- _Exercise directions_
Write the entries out again exactly; any picture among them gets left out.

**** Input data ****

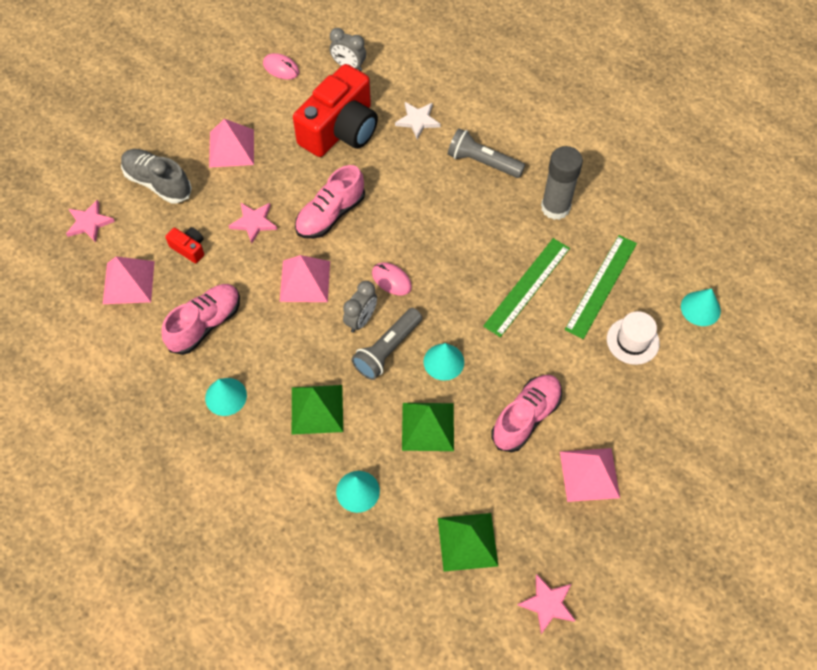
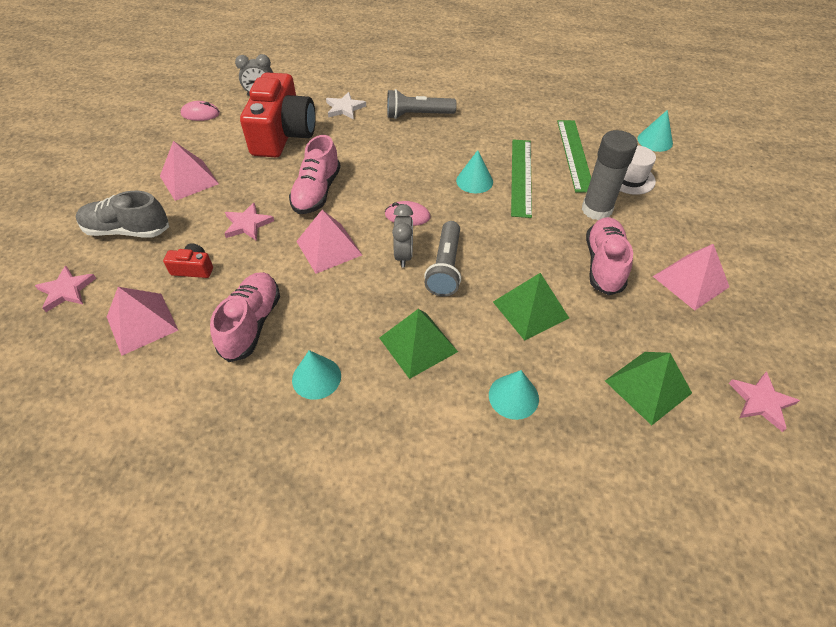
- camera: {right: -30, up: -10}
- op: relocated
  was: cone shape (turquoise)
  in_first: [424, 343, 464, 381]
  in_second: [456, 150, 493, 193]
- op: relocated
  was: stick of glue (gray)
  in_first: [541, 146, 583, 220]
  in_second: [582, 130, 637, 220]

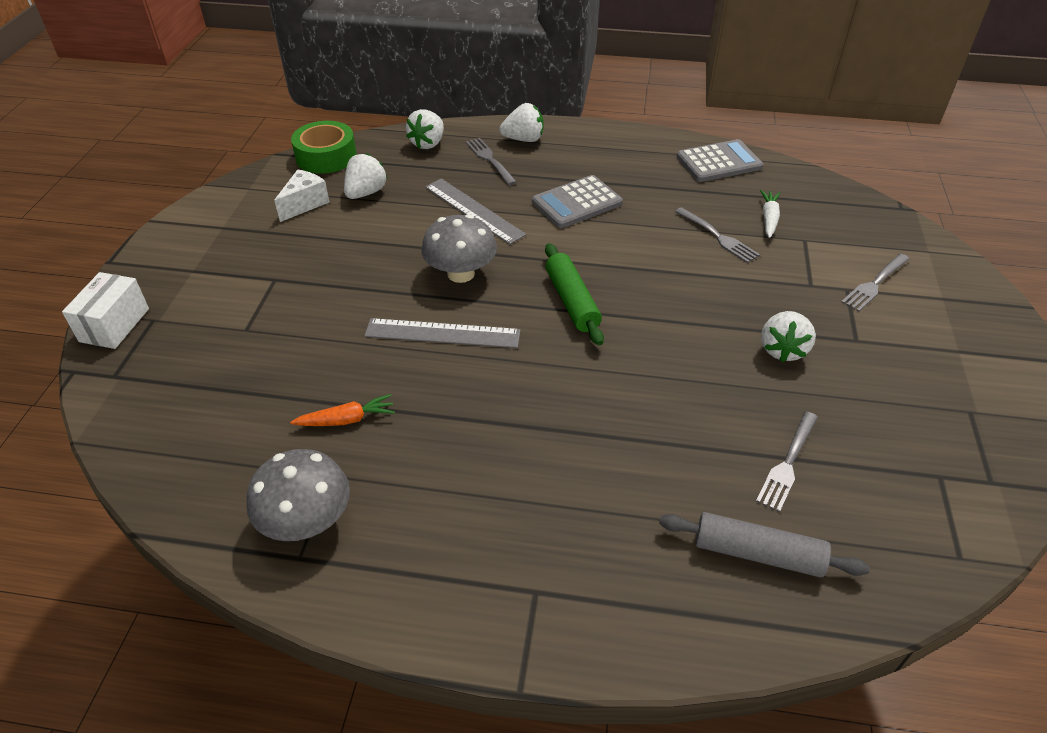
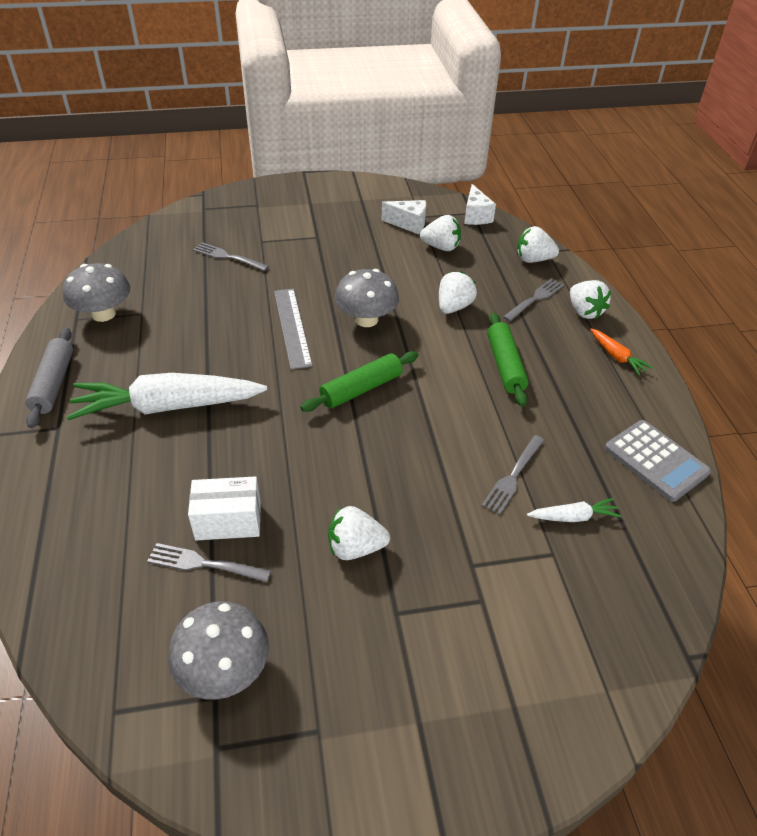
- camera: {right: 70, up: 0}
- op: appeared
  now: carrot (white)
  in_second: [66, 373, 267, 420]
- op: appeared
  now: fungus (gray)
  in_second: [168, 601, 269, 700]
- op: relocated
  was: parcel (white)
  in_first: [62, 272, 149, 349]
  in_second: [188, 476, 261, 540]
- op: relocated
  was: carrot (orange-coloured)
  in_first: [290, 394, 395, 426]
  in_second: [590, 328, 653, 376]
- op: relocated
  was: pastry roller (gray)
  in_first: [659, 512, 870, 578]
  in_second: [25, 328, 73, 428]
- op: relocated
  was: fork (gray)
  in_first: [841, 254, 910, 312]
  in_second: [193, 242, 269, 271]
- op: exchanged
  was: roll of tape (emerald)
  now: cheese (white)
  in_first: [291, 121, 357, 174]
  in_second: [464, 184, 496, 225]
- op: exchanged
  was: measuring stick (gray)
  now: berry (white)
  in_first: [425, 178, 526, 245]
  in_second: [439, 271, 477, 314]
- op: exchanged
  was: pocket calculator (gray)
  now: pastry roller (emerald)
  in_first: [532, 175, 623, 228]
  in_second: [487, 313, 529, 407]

****

- _Answer for this exercise_
- camera: {right: -30, up: -10}
- op: relocated
  was: cone shape (turquoise)
  in_first: [424, 343, 464, 381]
  in_second: [456, 150, 493, 193]
- op: relocated
  was: stick of glue (gray)
  in_first: [541, 146, 583, 220]
  in_second: [582, 130, 637, 220]

- camera: {right: 70, up: 0}
- op: appeared
  now: carrot (white)
  in_second: [66, 373, 267, 420]
- op: appeared
  now: fungus (gray)
  in_second: [168, 601, 269, 700]
- op: relocated
  was: parcel (white)
  in_first: [62, 272, 149, 349]
  in_second: [188, 476, 261, 540]
- op: relocated
  was: carrot (orange-coloured)
  in_first: [290, 394, 395, 426]
  in_second: [590, 328, 653, 376]
- op: relocated
  was: pastry roller (gray)
  in_first: [659, 512, 870, 578]
  in_second: [25, 328, 73, 428]
- op: relocated
  was: fork (gray)
  in_first: [841, 254, 910, 312]
  in_second: [193, 242, 269, 271]
- op: exchanged
  was: roll of tape (emerald)
  now: cheese (white)
  in_first: [291, 121, 357, 174]
  in_second: [464, 184, 496, 225]
- op: exchanged
  was: measuring stick (gray)
  now: berry (white)
  in_first: [425, 178, 526, 245]
  in_second: [439, 271, 477, 314]
- op: exchanged
  was: pocket calculator (gray)
  now: pastry roller (emerald)
  in_first: [532, 175, 623, 228]
  in_second: [487, 313, 529, 407]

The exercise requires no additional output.